___ GIVEN ENTRIES

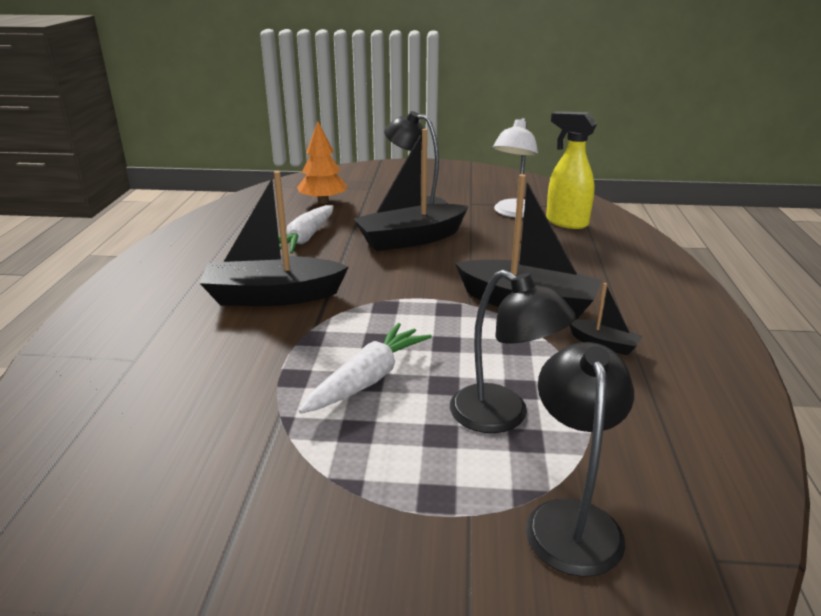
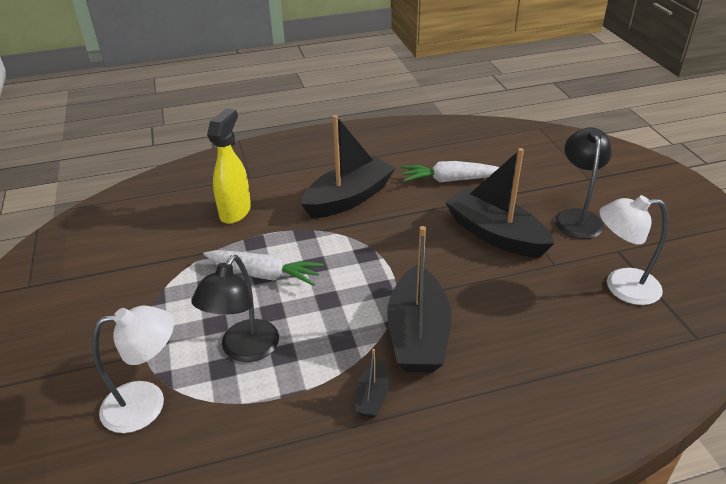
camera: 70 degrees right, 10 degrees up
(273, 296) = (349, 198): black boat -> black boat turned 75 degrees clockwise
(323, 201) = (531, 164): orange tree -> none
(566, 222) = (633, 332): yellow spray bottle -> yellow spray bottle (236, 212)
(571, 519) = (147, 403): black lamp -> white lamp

______

(ASSIGNED TASK)
Search the listing above for lines containing "degrees", and copy them.

(EXERCISE RESPONSE)
camera: 70 degrees right, 10 degrees up
(273, 296) = (349, 198): black boat -> black boat turned 75 degrees clockwise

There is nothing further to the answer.